__SUPPLIED DATA__.
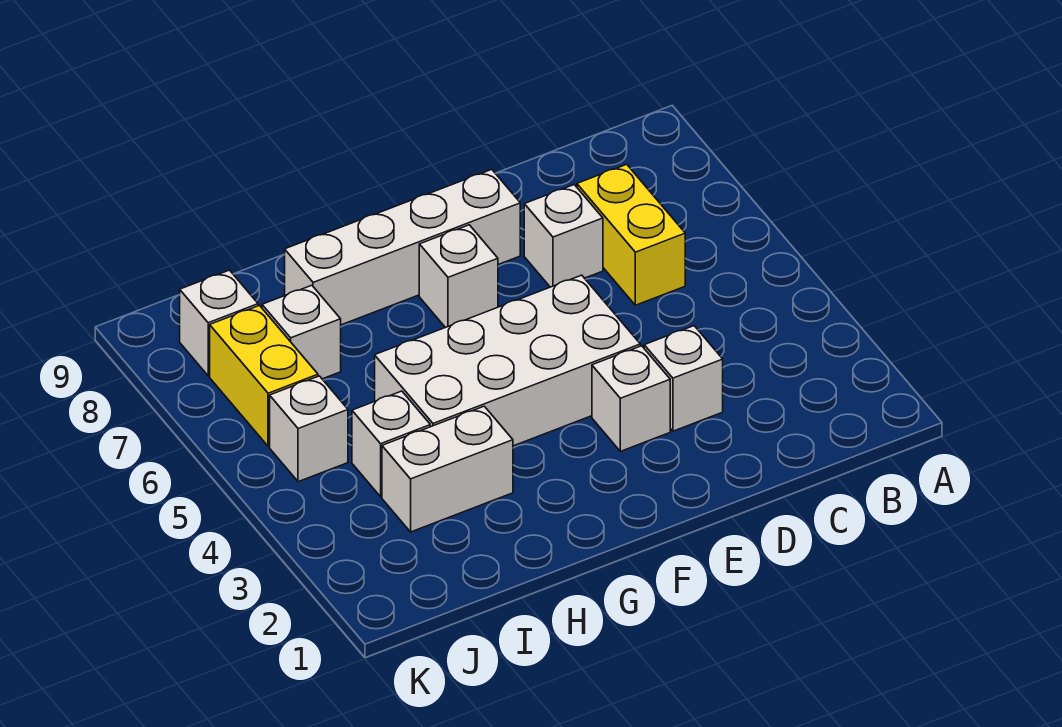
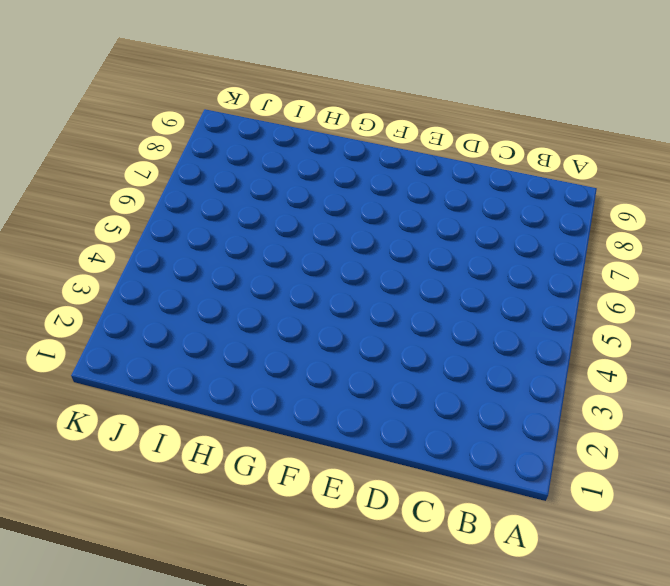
none -> yellow 1x2 brick [577,164,685,305]
none -> white 1x1 brick [644,326,723,431]
none -> white 1x1 brick [524,185,603,287]

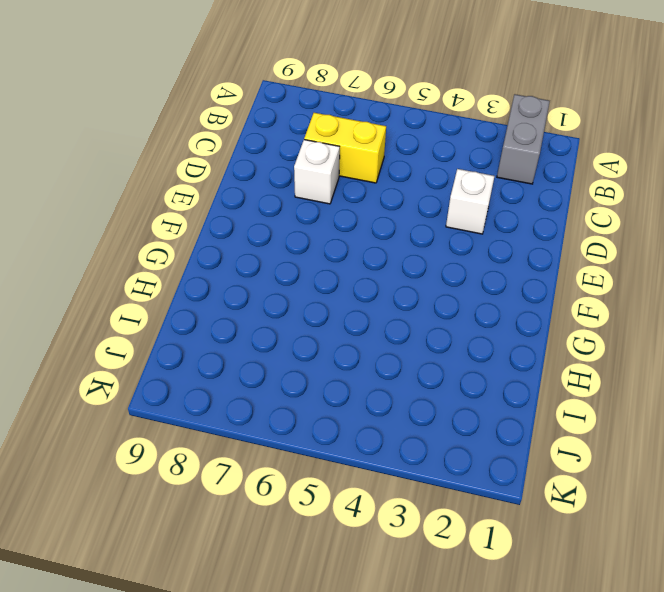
grey 1x2 brick [497,94,550,184] -> none
none -> white 1x1 brick [592,346,670,451]
none -> white 2x4 brick [375,275,640,446]
none -> white 1x4 brick [285,169,520,325]

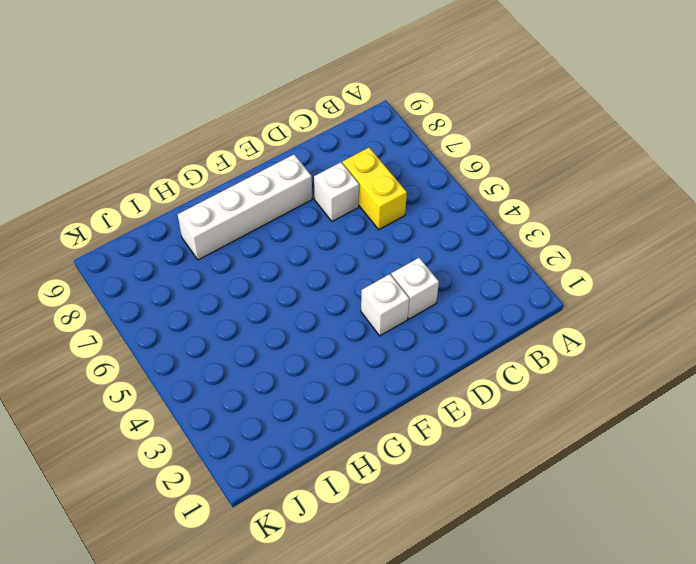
none -> white 2x4 brick [375,275,640,446]
none -> white 1x1 brick [419,225,498,328]
none -> white 1x2 brick [382,406,513,532]

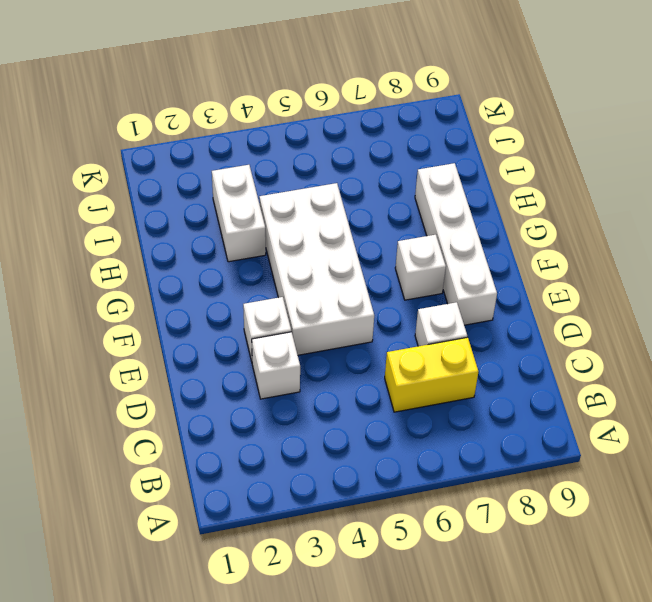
none -> white 1x1 brick [352,391,430,497]
none -> white 1x1 brick [262,285,341,379]
none -> white 1x1 brick [270,376,348,482]

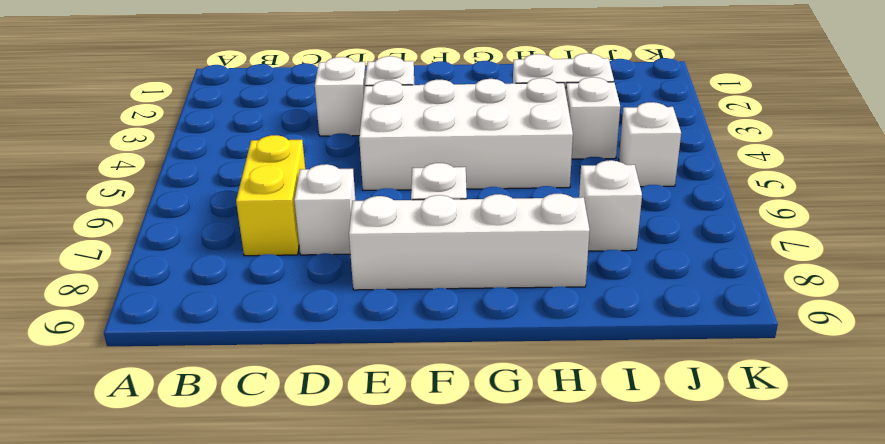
none -> yellow 1x2 brick [210,306,318,446]
none -> white 1x1 brick [180,270,258,376]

__HOW TO COMPLETE THIS TASK__.
Look through the entries above. Copy each line in which the string "yellow" occurs.

__PROBLEM SOLUTION__.
none -> yellow 1x2 brick [577,164,685,305]
none -> yellow 1x2 brick [210,306,318,446]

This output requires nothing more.